» **Work task**
Could you print the listing again exactly, omitting the pictures?

» **Data section**
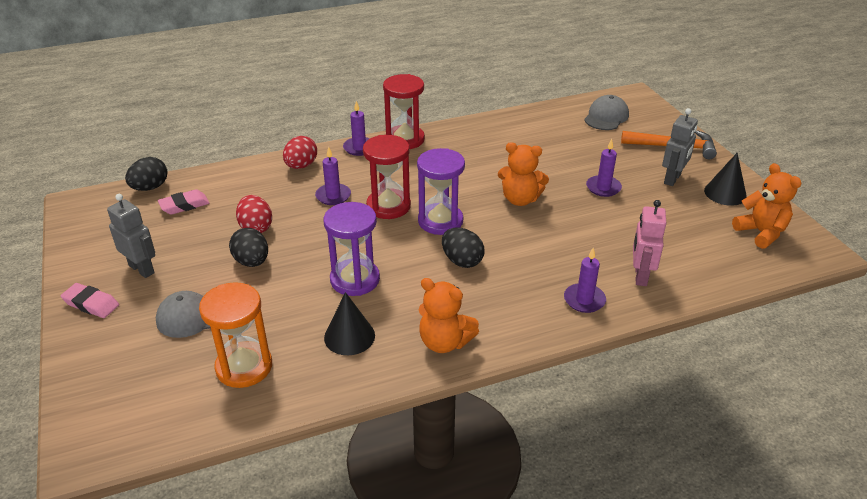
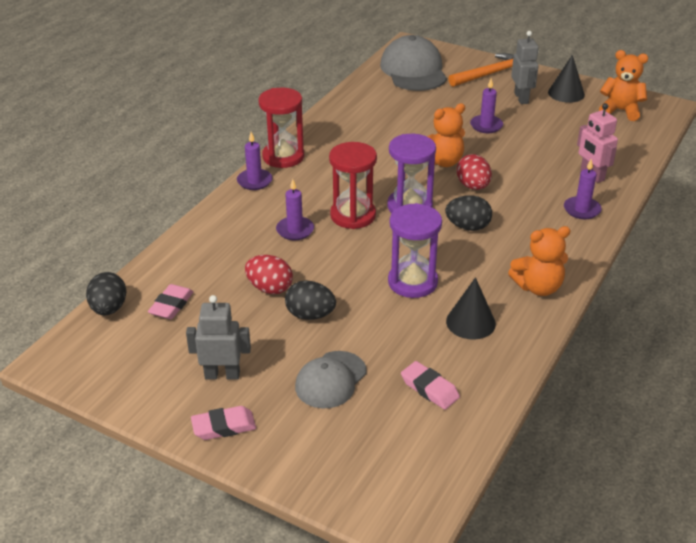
camera: 40 degrees left, 0 degrees up
(244, 367) = (429, 389): orange hourglass -> pink eraser
(301, 166) = (226, 220): red egg -> red egg (473, 186)
(606, 117) = (413, 70): grey cap -> grey cap, size x1.60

» **Your solution**
camera: 40 degrees left, 0 degrees up
(244, 367) = (429, 389): orange hourglass -> pink eraser
(301, 166) = (226, 220): red egg -> red egg (473, 186)
(606, 117) = (413, 70): grey cap -> grey cap, size x1.60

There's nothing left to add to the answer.